What the task requires:
The entries below are to be repeated exactly, with the pictures left out.
----------
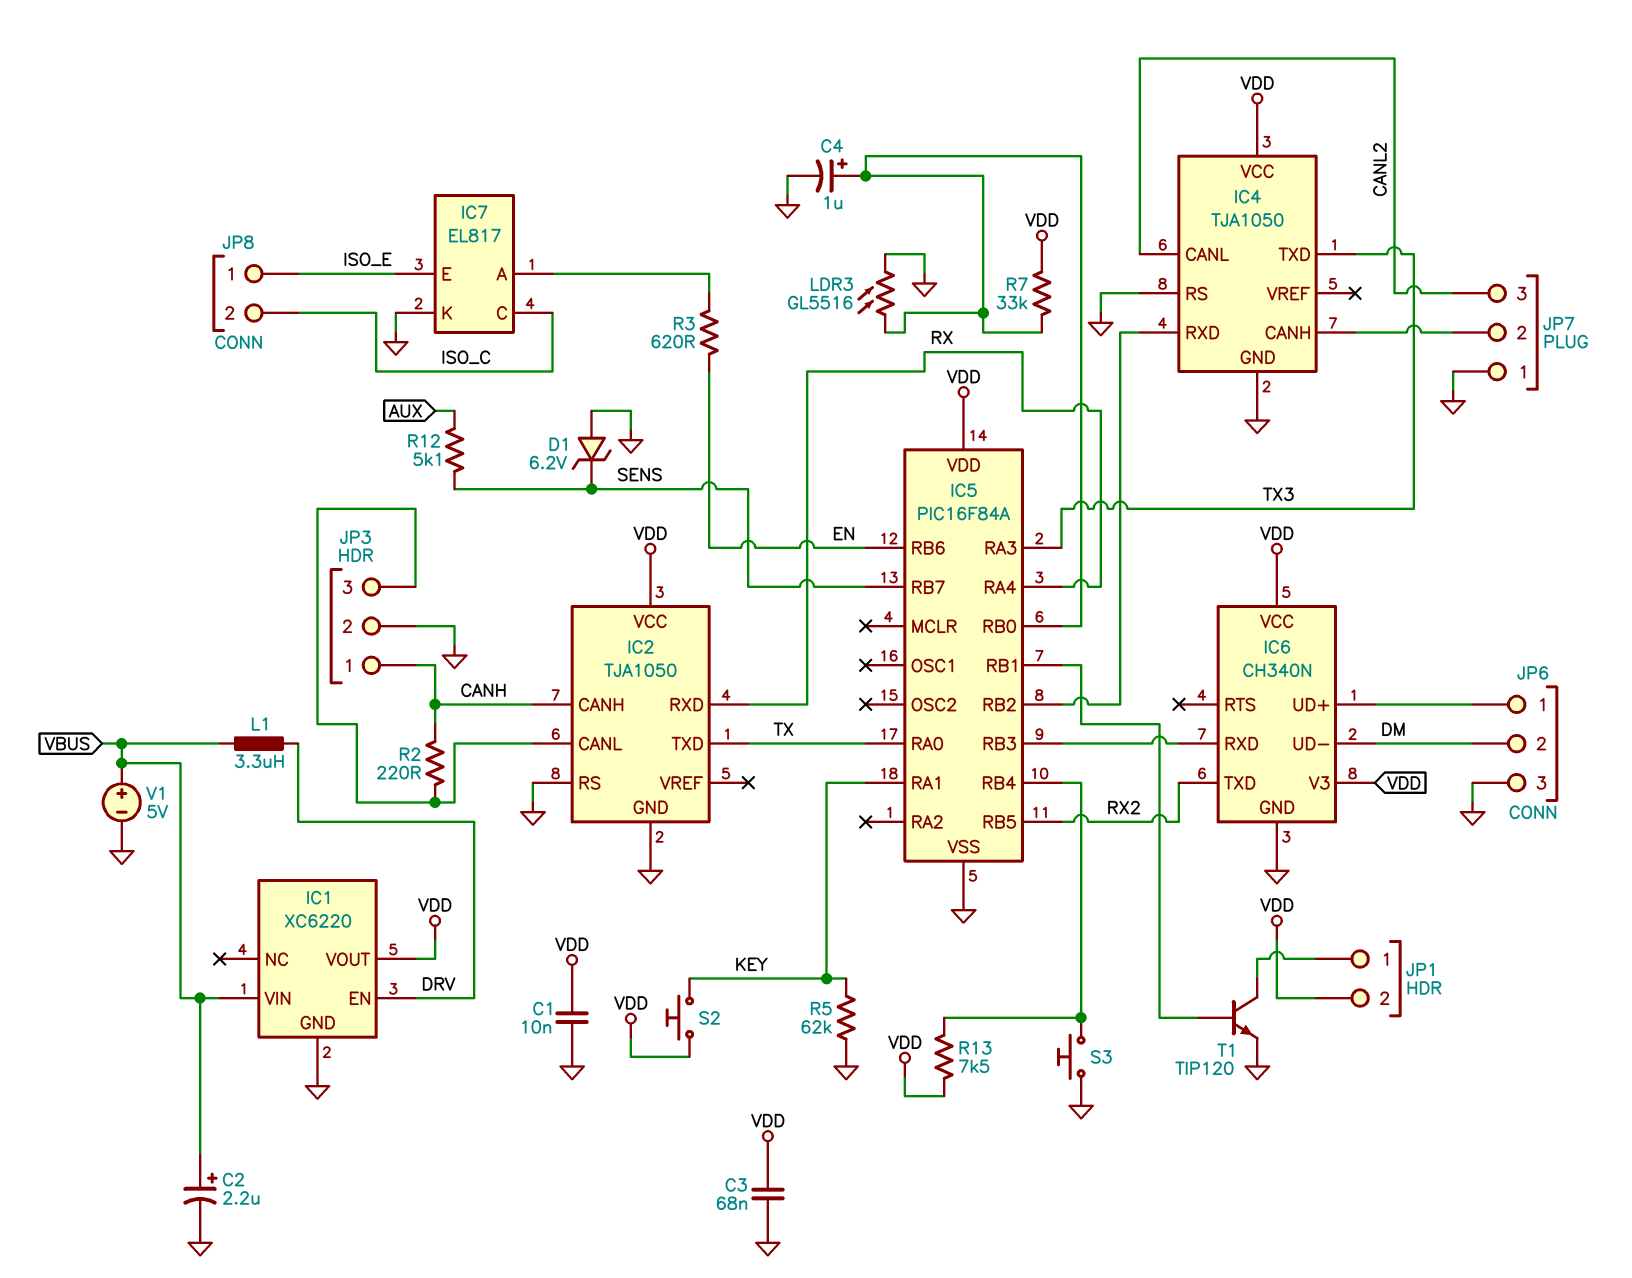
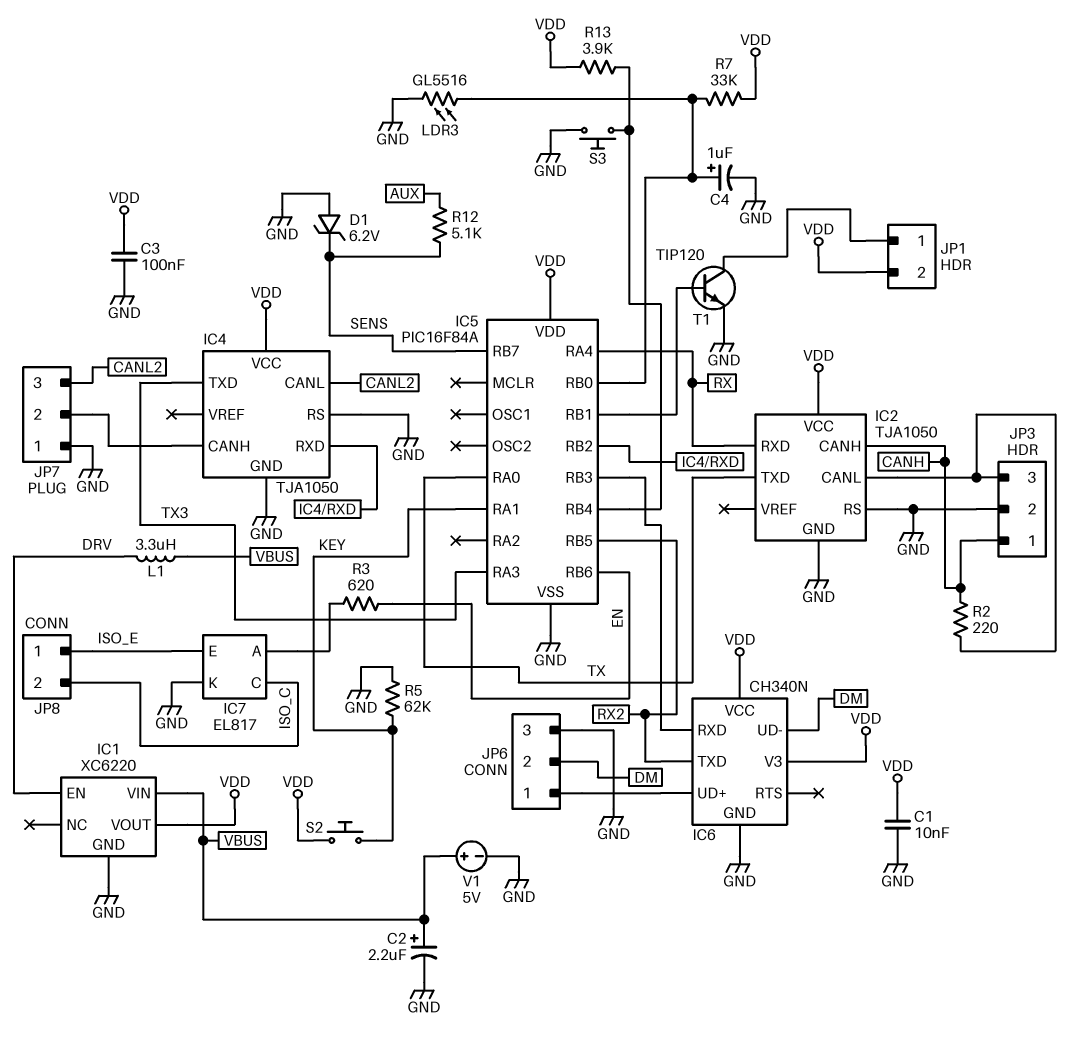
C3: 68nF (GND, VDD) -> 100nF (GND, VDD)
R13: 7.5k (IC5/RB4, VDD) -> 3.9k (IC5/RB4, VDD)

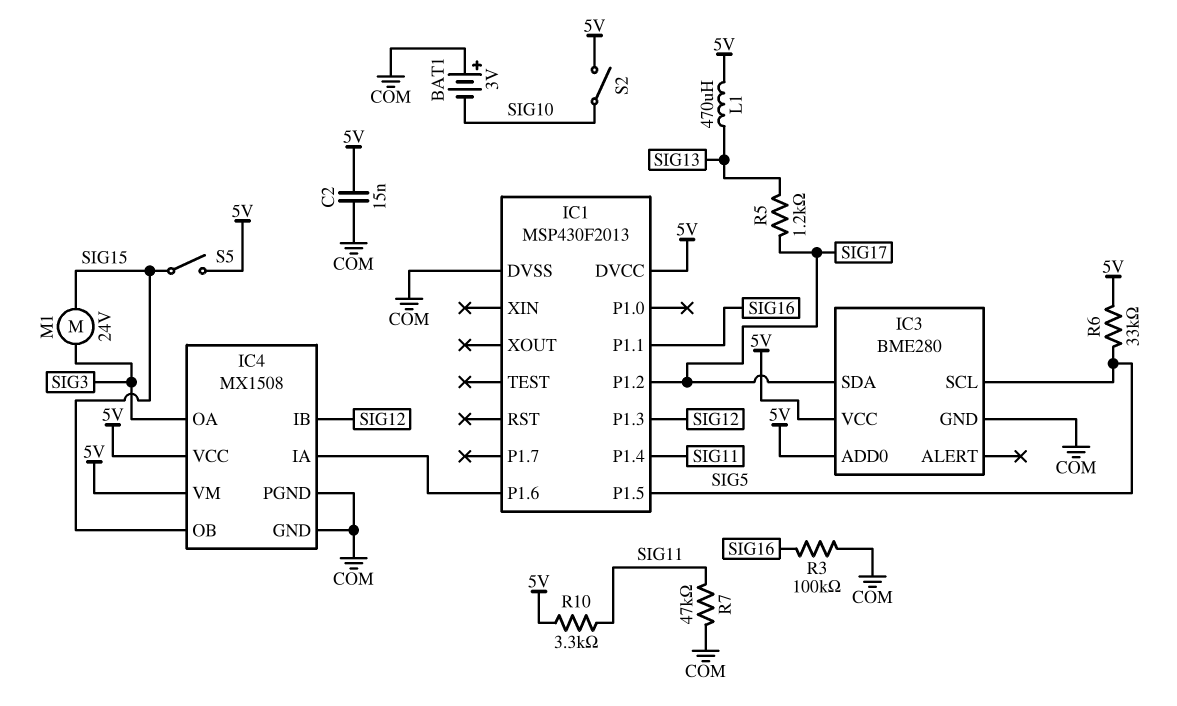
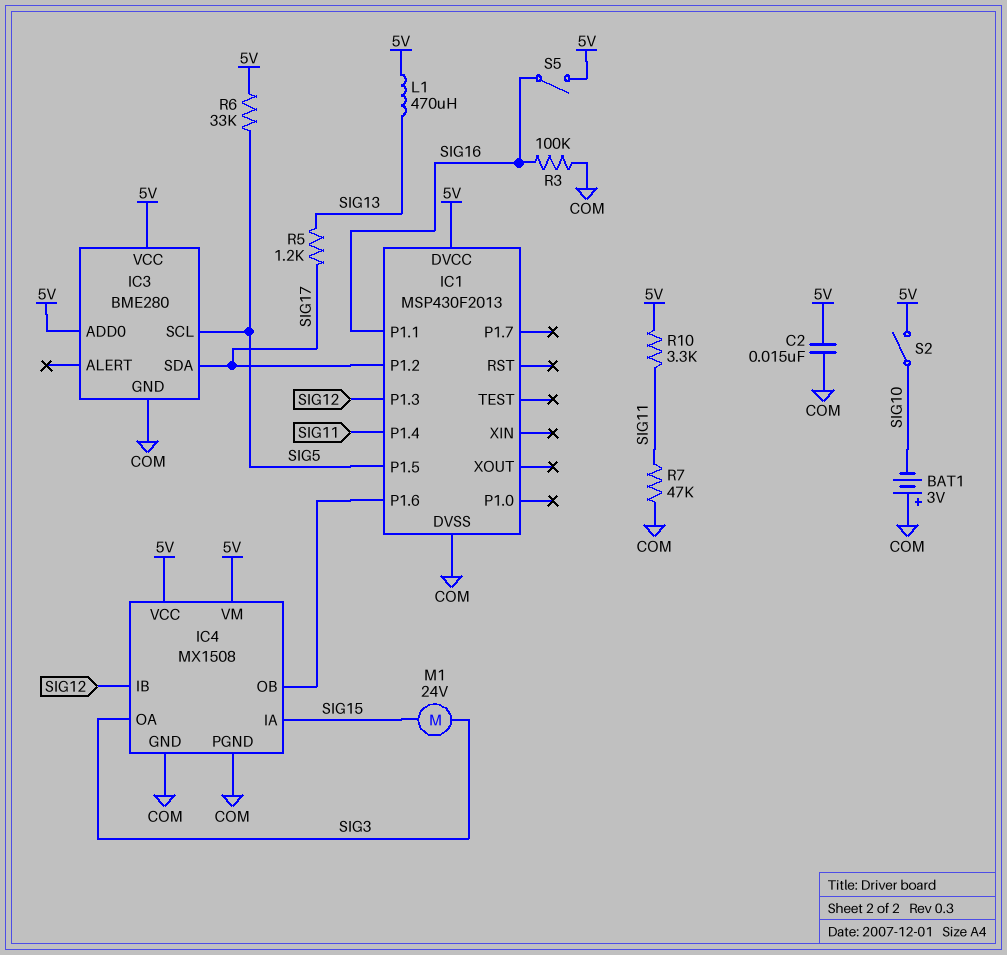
IC4 pin IA: IC1/P1.6 -> SIG15
IC4 pin OB: SIG15 -> IC1/P1.6
S5: switch (5V, SIG15) -> switch (5V, SIG16)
----------
Output below:
C3: 68nF (GND, VDD) -> 100nF (GND, VDD)
R13: 7.5k (IC5/RB4, VDD) -> 3.9k (IC5/RB4, VDD)

IC4 pin IA: IC1/P1.6 -> SIG15
IC4 pin OB: SIG15 -> IC1/P1.6
S5: switch (5V, SIG15) -> switch (5V, SIG16)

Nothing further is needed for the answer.